Please repeat the data exactly. Any picture in it stays out.
[Opening MATERIAL TO PROCESS section]
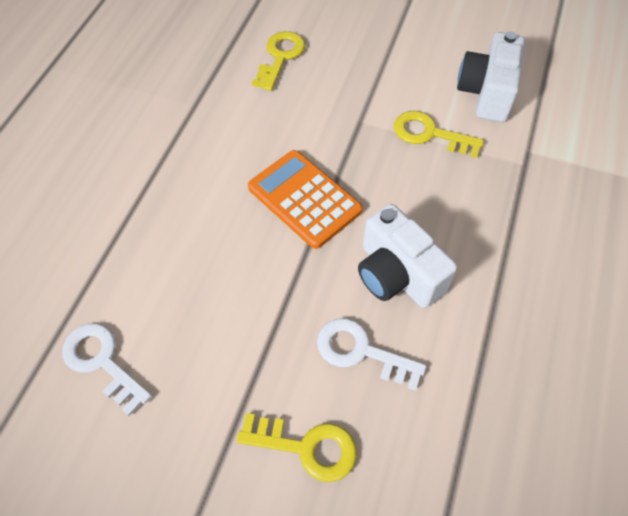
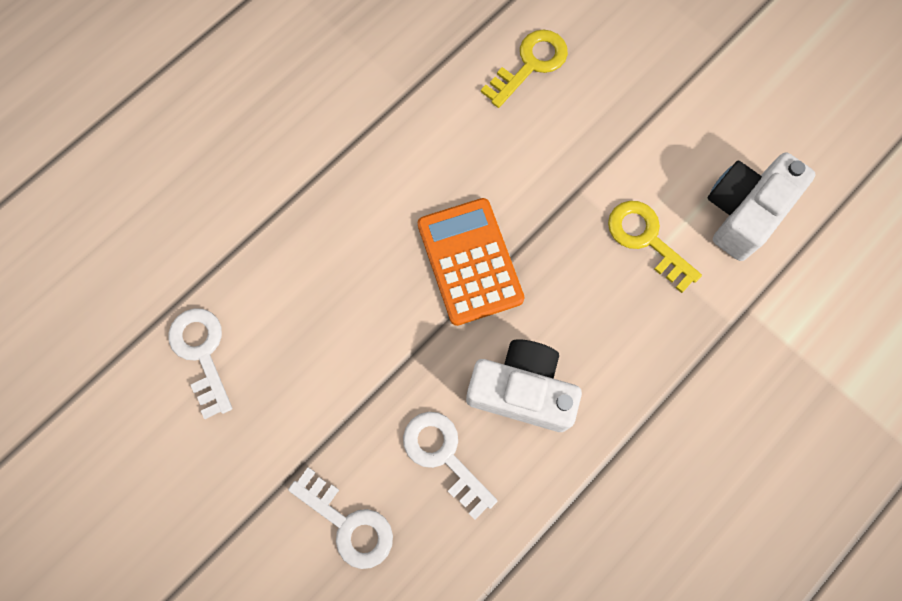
camera: 25 degrees right, 15 degrees up
(306, 447) = (348, 524): yellow key -> white key
(397, 274) = (522, 391): white camera -> white camera turned 120 degrees clockwise

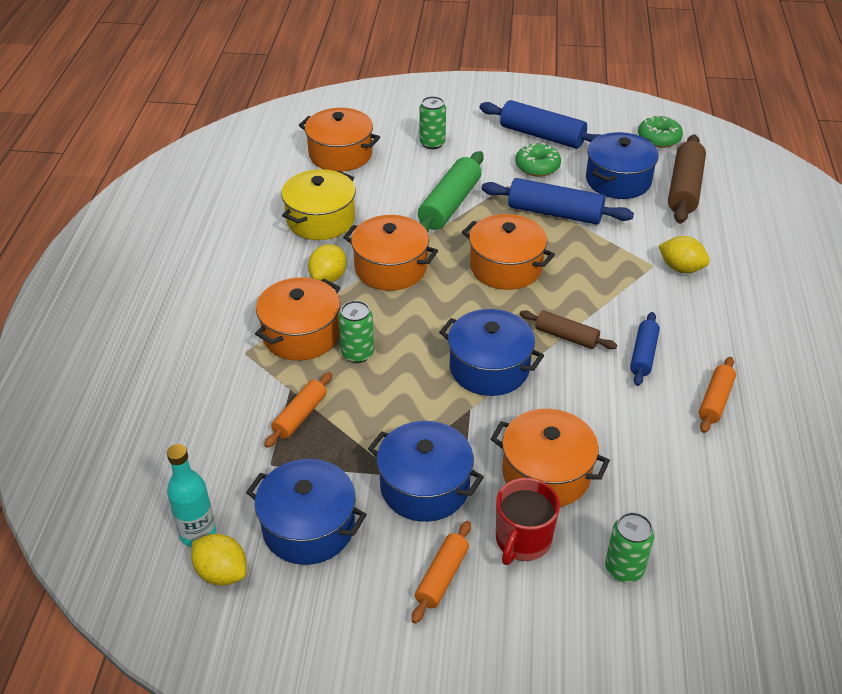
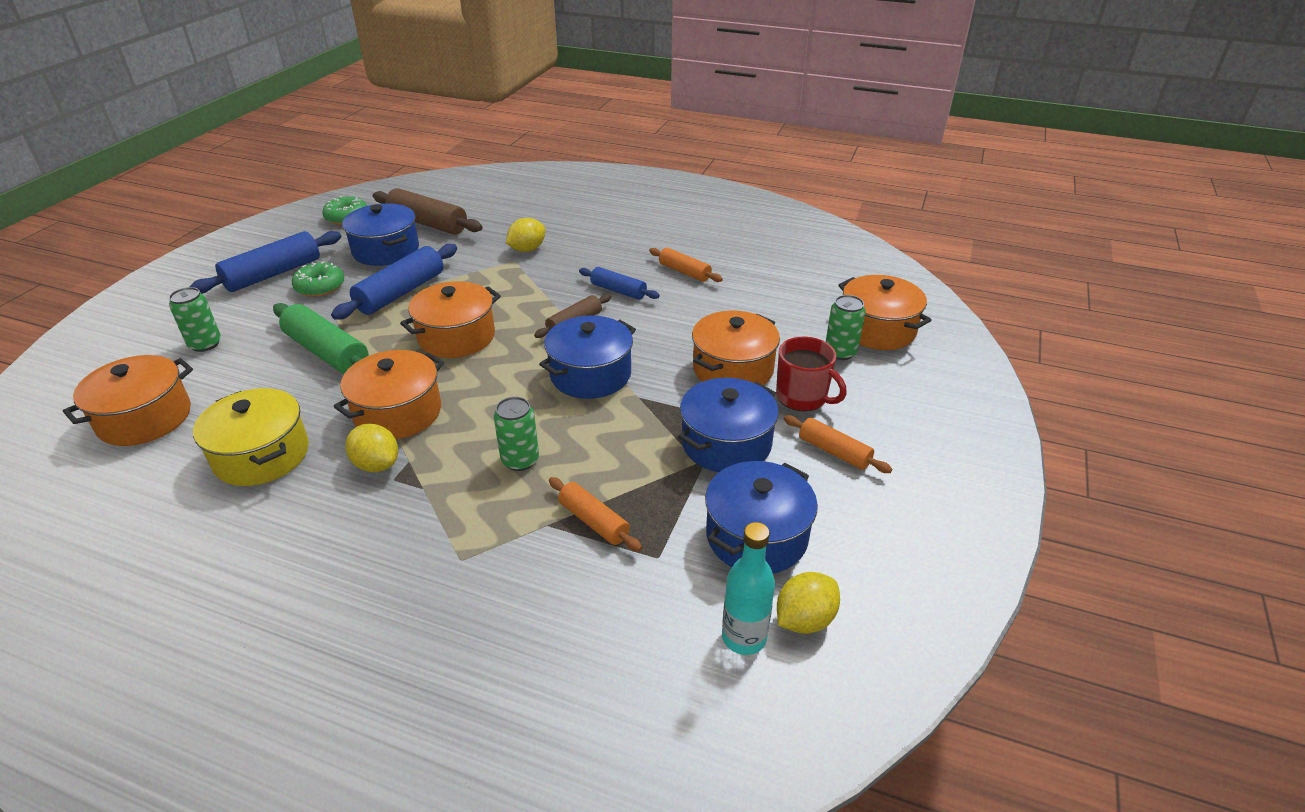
camera: 75 degrees left, 5 degrees down
(301, 334) = (461, 502): orange pot -> orange pot (877, 329)

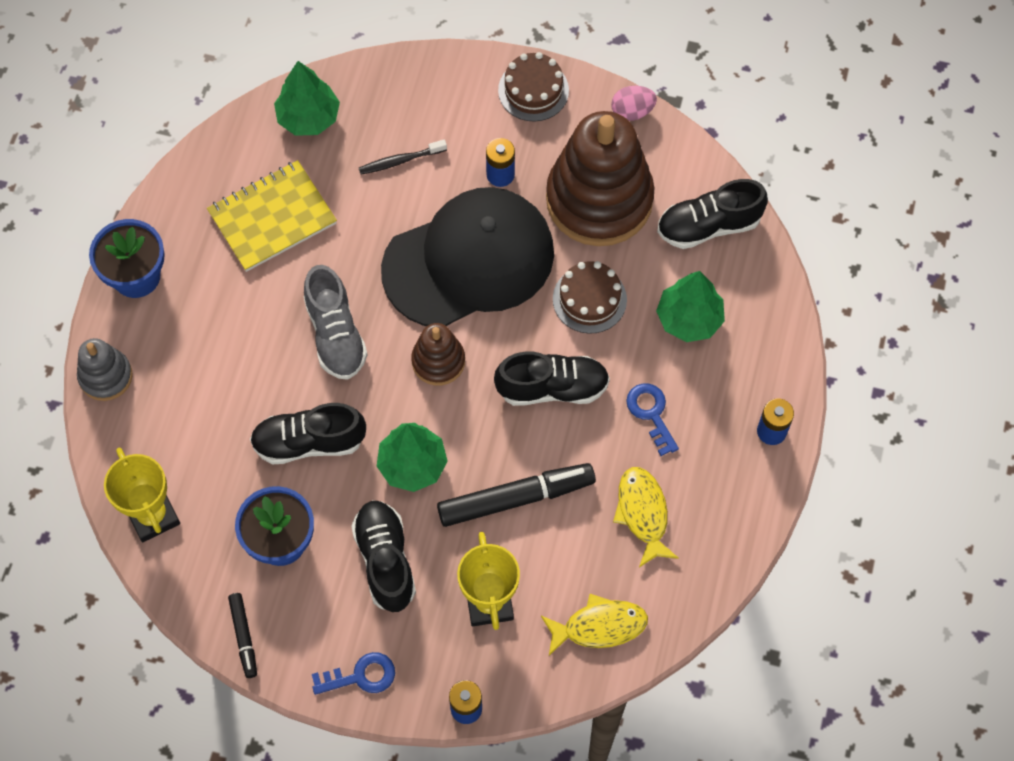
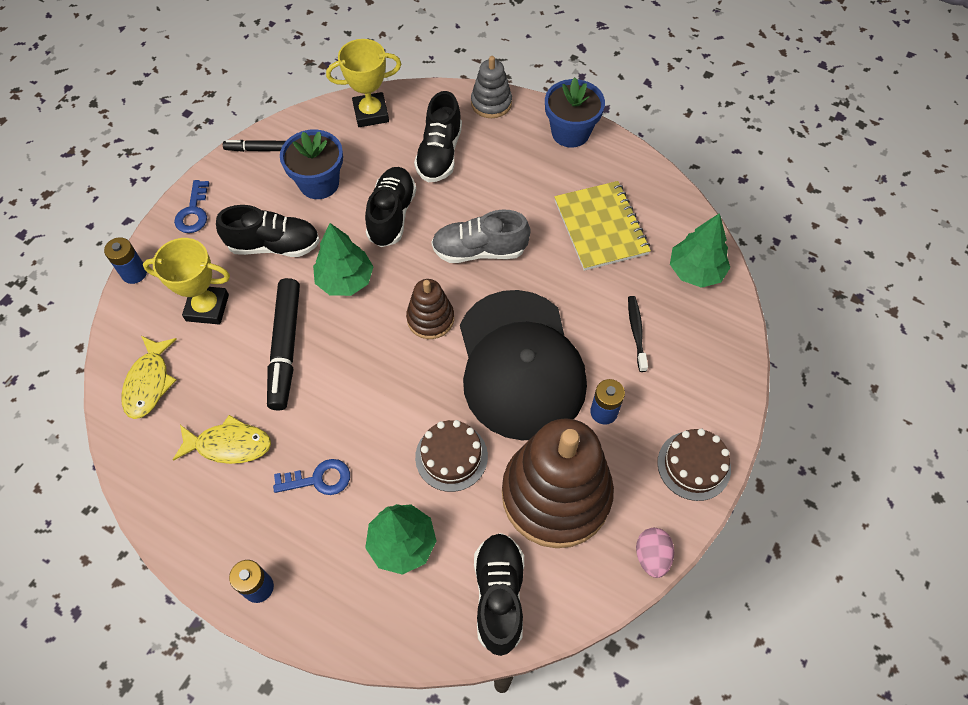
camera: 105 degrees right, 5 degrees down
(552, 388) = (374, 402): black shoe -> black shoe (439, 154)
[Closing MATERIAL TO PROCESS section]
* **EXPECTED OUTPUT**
camera: 25 degrees right, 15 degrees up
(306, 447) = (348, 524): yellow key -> white key
(397, 274) = (522, 391): white camera -> white camera turned 120 degrees clockwise

camera: 75 degrees left, 5 degrees down
(301, 334) = (461, 502): orange pot -> orange pot (877, 329)

camera: 105 degrees right, 5 degrees down
(552, 388) = (374, 402): black shoe -> black shoe (439, 154)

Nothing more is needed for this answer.